- [Required action]
Your answer must be an exact copy of the data below, minus any pictures.

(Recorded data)
☆ ☆ ☆ ☆ ☆ ☆ ☆

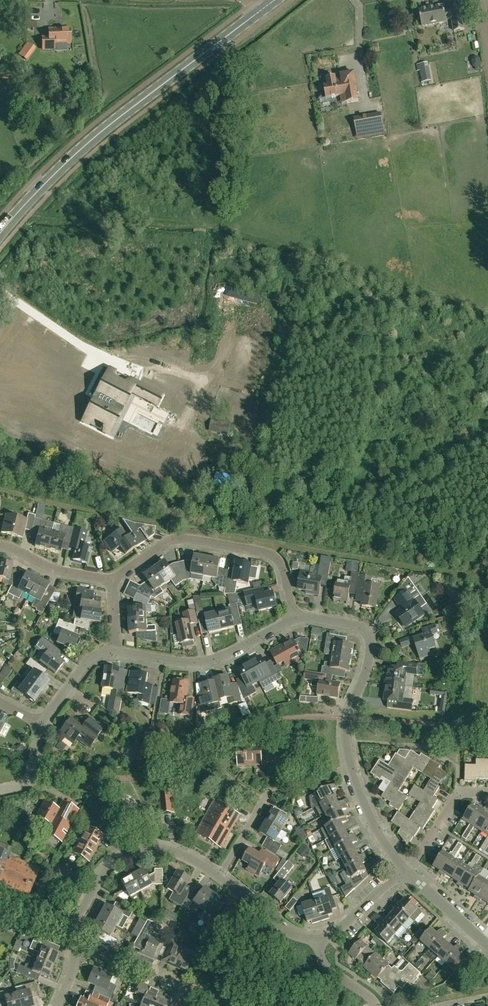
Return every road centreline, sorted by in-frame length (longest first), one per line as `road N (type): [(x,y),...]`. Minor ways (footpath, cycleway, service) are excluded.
road 1 (secondary): [(0,234),(74,151),(260,12)]
road 2 (residential): [(404,868),(377,829),(348,753),(348,718),(367,668),(369,634),(351,624),(295,620)]
road 3 (residential): [(295,620),(270,554),(171,540),(112,581)]
road 4 (residential): [(219,877),(165,848),(128,854),(87,899),(74,945)]
road 5 (track): [(17,212),(197,222),(203,244)]
road 6 (residential): [(295,620),(203,664),(112,654)]
road 7 (residential): [(295,784),(269,792),(219,877)]
road 8 (residential): [(404,868),(458,793),(487,794)]

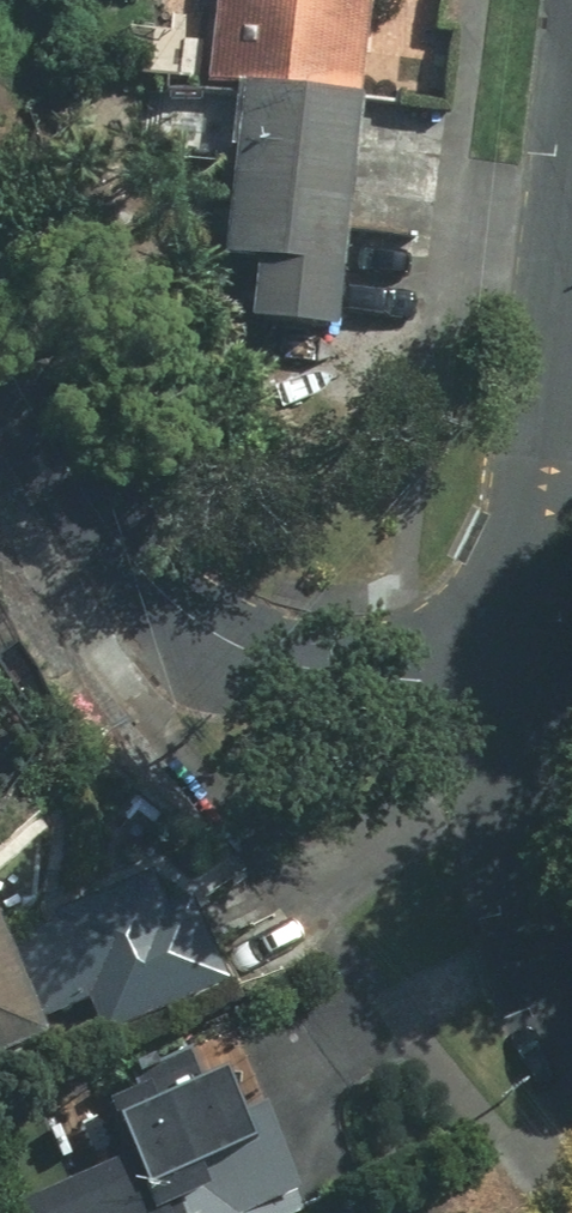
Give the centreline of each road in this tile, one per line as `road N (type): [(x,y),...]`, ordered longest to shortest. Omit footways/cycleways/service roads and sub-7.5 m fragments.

☆ ☆ ☆ ☆ ☆ ☆ ☆

- [Exercise output]
Return every road centreline, sorted by in-frame length (longest first), one per line as `road N (type): [(x,y),...]`. Minor ways (footpath, cycleway, service) are excluded.
road 1 (secondary): [(0,234),(74,151),(260,12)]
road 2 (residential): [(404,868),(377,829),(348,753),(348,718),(367,668),(369,634),(351,624),(295,620)]
road 3 (residential): [(295,620),(270,554),(171,540),(112,581)]
road 4 (residential): [(219,877),(165,848),(128,854),(87,899),(74,945)]
road 5 (track): [(17,212),(197,222),(203,244)]
road 6 (residential): [(295,620),(203,664),(112,654)]
road 7 (residential): [(295,784),(269,792),(219,877)]
road 8 (residential): [(404,868),(458,793),(487,794)]

Give the centreline of each road in this tile, one per line as `road N (type): [(x,y),...]`, ordered longest to shortest. Omit footways/cycleways/service roads and sub-7.5 m fragments.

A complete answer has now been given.